**Task inputs**
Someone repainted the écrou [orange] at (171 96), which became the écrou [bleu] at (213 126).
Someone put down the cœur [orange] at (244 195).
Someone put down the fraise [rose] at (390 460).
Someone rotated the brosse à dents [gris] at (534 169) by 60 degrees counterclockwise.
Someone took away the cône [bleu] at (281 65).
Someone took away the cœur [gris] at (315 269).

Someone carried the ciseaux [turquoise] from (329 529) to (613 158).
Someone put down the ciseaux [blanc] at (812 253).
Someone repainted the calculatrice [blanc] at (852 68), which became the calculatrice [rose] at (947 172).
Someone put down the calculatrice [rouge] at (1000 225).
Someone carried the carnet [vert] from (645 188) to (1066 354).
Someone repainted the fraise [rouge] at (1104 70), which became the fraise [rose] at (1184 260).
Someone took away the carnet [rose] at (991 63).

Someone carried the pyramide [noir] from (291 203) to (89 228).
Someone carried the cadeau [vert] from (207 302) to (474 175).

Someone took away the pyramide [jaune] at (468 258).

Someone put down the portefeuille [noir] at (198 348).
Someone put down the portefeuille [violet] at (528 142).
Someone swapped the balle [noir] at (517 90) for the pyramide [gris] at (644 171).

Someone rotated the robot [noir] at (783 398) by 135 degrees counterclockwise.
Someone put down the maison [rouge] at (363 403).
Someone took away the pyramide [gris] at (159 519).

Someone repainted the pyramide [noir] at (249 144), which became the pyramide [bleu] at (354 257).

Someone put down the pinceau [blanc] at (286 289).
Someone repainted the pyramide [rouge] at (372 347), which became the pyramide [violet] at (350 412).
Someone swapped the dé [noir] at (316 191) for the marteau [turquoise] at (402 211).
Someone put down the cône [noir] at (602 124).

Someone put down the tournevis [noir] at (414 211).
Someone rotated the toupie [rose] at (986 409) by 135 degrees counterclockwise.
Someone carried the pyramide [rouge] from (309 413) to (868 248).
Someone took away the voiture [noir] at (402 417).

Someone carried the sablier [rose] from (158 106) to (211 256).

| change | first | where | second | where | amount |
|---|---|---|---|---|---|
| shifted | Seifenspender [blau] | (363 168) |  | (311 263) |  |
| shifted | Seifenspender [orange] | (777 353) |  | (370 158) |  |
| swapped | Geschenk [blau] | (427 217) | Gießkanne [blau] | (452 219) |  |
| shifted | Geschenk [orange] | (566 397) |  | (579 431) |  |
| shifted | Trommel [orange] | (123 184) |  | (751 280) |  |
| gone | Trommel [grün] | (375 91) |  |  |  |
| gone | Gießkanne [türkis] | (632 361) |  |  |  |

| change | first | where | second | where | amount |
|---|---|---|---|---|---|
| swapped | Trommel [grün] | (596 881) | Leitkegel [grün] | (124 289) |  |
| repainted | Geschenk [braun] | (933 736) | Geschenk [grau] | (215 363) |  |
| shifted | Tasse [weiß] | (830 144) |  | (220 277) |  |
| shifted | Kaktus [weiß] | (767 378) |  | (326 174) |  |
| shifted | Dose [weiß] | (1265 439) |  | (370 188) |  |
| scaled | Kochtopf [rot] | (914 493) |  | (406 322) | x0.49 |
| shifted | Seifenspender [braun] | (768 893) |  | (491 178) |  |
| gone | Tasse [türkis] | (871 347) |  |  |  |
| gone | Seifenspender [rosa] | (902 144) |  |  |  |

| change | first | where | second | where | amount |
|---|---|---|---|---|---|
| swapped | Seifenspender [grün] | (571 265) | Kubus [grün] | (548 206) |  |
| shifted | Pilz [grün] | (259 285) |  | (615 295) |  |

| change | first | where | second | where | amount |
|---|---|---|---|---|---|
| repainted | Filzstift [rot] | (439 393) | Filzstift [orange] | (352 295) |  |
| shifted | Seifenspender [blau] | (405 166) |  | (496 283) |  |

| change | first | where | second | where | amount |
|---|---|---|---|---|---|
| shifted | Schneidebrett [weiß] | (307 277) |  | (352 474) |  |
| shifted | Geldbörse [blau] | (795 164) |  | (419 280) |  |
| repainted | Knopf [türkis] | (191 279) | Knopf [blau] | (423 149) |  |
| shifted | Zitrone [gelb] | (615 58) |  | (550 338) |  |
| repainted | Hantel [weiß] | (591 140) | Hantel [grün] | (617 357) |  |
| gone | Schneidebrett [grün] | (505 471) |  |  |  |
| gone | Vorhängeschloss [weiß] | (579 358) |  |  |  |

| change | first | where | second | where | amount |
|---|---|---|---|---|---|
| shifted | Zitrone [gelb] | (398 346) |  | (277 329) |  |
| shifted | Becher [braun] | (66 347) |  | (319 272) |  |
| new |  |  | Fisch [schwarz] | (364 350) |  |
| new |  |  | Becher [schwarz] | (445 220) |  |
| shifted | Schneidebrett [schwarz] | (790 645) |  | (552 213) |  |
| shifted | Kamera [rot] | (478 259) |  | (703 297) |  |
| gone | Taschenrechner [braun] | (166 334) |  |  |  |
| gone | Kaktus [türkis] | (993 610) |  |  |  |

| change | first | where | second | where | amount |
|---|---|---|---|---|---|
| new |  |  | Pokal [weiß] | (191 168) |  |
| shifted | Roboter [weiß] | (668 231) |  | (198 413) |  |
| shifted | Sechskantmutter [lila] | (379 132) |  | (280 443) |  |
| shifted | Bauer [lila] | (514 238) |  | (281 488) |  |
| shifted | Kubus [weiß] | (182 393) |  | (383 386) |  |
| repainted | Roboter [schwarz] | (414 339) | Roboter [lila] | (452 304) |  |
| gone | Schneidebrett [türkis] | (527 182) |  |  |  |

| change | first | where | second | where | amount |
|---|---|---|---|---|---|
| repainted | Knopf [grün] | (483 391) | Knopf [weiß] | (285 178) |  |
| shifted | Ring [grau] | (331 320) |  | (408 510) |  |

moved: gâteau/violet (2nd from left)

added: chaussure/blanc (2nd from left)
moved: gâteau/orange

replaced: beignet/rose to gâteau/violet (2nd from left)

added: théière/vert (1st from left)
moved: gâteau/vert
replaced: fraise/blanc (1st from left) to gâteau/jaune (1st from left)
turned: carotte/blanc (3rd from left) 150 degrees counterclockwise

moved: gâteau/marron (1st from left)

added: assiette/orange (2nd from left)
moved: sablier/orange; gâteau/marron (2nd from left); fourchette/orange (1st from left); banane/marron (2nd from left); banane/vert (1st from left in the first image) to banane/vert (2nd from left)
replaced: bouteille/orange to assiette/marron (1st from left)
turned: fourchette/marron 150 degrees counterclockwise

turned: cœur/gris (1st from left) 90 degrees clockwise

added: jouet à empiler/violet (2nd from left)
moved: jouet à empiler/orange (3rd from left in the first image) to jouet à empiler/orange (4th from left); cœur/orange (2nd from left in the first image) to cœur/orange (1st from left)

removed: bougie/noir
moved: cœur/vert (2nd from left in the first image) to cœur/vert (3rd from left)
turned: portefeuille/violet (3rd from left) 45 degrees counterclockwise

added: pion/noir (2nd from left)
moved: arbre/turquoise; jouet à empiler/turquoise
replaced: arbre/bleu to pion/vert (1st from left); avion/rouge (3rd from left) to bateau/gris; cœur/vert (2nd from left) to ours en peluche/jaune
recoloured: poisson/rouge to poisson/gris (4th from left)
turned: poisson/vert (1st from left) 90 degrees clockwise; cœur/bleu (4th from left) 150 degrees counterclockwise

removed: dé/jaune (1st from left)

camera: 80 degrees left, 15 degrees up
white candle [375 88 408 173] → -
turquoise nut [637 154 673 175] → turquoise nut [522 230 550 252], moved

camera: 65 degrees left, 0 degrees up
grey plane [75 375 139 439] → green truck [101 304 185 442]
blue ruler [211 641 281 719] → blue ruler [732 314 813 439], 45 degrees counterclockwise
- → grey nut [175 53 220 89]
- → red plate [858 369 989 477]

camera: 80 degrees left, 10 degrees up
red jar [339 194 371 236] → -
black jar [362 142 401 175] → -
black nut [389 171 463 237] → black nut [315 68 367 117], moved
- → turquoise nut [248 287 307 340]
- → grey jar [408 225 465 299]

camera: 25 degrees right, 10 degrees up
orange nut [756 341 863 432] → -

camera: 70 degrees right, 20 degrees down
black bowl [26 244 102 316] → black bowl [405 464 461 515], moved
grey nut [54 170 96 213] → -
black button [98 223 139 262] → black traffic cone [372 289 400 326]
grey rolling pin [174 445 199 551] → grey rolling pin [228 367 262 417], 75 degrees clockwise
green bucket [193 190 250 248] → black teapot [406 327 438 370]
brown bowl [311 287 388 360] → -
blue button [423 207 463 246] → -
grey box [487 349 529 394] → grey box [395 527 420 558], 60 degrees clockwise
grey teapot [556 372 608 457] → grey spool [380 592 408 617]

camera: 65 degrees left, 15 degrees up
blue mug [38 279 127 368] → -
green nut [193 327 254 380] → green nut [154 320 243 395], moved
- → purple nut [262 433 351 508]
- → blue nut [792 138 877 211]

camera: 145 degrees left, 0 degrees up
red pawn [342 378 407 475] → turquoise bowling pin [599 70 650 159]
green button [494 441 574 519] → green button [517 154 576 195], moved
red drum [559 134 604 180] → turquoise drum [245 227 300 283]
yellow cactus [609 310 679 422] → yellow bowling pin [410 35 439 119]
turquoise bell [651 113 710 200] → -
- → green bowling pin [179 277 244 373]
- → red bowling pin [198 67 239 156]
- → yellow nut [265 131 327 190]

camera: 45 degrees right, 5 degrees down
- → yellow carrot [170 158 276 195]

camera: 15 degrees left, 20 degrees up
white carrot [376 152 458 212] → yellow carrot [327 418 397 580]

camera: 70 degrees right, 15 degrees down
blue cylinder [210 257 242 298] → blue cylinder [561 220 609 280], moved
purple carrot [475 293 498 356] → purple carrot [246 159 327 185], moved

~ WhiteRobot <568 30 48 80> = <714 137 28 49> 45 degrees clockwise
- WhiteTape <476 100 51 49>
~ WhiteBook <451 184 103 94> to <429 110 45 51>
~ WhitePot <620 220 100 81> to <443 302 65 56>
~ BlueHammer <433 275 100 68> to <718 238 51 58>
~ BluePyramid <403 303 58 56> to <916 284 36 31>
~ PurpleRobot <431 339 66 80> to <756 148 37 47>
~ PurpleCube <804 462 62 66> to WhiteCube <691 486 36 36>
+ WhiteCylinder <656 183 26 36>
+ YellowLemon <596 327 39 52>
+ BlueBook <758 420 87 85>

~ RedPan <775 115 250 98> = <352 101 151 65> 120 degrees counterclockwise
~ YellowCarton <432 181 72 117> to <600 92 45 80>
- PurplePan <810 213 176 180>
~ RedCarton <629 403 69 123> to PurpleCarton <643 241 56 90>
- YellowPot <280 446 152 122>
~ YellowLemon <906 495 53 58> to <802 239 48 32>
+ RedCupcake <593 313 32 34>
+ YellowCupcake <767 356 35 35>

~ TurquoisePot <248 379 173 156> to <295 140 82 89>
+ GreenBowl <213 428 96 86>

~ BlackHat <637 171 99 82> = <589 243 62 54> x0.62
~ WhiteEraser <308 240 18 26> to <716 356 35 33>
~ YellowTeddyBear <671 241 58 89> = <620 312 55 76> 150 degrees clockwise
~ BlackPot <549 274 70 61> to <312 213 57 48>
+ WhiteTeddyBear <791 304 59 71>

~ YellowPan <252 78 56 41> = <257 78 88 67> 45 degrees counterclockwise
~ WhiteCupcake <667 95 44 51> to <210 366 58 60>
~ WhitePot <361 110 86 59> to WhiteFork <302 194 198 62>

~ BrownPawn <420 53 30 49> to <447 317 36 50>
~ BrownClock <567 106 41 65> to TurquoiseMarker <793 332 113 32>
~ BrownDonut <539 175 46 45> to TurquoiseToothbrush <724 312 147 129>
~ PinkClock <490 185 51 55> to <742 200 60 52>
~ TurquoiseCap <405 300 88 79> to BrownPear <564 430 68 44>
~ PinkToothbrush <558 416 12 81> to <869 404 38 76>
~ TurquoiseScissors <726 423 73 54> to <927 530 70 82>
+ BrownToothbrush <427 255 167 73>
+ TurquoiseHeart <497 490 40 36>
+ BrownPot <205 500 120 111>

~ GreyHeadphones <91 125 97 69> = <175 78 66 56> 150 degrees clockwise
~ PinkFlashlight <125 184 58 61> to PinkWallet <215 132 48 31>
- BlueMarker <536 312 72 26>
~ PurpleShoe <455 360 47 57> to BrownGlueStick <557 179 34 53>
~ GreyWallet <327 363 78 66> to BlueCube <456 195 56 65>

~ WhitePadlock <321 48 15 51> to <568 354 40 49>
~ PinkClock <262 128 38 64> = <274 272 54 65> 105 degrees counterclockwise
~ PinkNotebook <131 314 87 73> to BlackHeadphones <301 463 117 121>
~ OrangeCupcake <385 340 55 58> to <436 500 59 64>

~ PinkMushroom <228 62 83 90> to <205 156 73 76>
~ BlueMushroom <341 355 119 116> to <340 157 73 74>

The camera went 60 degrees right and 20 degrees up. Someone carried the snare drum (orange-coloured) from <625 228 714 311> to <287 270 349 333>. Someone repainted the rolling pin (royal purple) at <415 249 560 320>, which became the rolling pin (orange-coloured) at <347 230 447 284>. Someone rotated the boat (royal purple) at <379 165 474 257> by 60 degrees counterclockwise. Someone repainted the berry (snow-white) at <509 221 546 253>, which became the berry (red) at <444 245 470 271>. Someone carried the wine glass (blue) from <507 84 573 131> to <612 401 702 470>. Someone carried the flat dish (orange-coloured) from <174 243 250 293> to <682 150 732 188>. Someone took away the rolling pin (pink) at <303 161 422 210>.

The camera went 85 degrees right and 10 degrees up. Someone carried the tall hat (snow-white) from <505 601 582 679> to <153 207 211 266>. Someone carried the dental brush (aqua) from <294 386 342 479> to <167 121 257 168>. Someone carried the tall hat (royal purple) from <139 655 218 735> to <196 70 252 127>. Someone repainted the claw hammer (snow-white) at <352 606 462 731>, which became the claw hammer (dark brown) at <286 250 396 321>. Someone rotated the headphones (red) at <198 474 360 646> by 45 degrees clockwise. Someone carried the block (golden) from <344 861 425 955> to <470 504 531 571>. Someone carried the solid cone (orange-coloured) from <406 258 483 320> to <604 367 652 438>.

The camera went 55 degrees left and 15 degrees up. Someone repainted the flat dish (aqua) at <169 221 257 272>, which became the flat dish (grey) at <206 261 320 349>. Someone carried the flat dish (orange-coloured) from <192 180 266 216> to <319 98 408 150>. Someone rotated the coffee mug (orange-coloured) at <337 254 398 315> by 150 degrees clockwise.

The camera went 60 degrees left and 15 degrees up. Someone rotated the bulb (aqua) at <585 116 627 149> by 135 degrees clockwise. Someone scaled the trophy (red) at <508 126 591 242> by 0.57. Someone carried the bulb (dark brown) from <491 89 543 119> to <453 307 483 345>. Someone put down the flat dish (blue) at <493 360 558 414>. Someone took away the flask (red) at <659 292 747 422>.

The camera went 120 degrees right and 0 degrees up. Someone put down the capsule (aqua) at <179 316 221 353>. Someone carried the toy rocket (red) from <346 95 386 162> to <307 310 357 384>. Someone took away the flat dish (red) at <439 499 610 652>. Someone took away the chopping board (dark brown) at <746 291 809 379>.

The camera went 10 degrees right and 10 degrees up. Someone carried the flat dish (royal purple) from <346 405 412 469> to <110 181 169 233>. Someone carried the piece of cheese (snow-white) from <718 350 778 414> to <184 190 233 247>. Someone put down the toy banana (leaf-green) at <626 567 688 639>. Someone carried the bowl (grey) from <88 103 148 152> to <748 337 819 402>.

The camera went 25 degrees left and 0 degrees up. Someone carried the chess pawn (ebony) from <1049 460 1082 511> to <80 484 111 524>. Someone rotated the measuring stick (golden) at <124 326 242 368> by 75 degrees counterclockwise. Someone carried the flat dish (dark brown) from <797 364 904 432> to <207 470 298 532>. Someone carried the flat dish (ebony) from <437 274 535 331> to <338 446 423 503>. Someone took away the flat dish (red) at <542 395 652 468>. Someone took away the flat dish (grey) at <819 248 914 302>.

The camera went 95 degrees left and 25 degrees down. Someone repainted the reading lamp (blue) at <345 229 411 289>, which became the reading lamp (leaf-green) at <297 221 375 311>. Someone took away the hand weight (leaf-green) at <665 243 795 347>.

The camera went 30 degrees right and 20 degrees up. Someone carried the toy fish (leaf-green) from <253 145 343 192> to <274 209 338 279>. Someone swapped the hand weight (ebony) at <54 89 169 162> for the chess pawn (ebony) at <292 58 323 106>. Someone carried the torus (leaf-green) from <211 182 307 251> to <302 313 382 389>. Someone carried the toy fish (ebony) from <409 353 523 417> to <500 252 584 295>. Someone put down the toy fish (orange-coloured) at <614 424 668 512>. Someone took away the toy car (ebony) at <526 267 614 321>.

**Problem details**
Using the entries above, repeat only the lines from the one containing "- WhiteTape <476 100 51 49>" through the one containing "<596 327 39 52>", end lines included.

**Task output**
- WhiteTape <476 100 51 49>
~ WhiteBook <451 184 103 94> to <429 110 45 51>
~ WhitePot <620 220 100 81> to <443 302 65 56>
~ BlueHammer <433 275 100 68> to <718 238 51 58>
~ BluePyramid <403 303 58 56> to <916 284 36 31>
~ PurpleRobot <431 339 66 80> to <756 148 37 47>
~ PurpleCube <804 462 62 66> to WhiteCube <691 486 36 36>
+ WhiteCylinder <656 183 26 36>
+ YellowLemon <596 327 39 52>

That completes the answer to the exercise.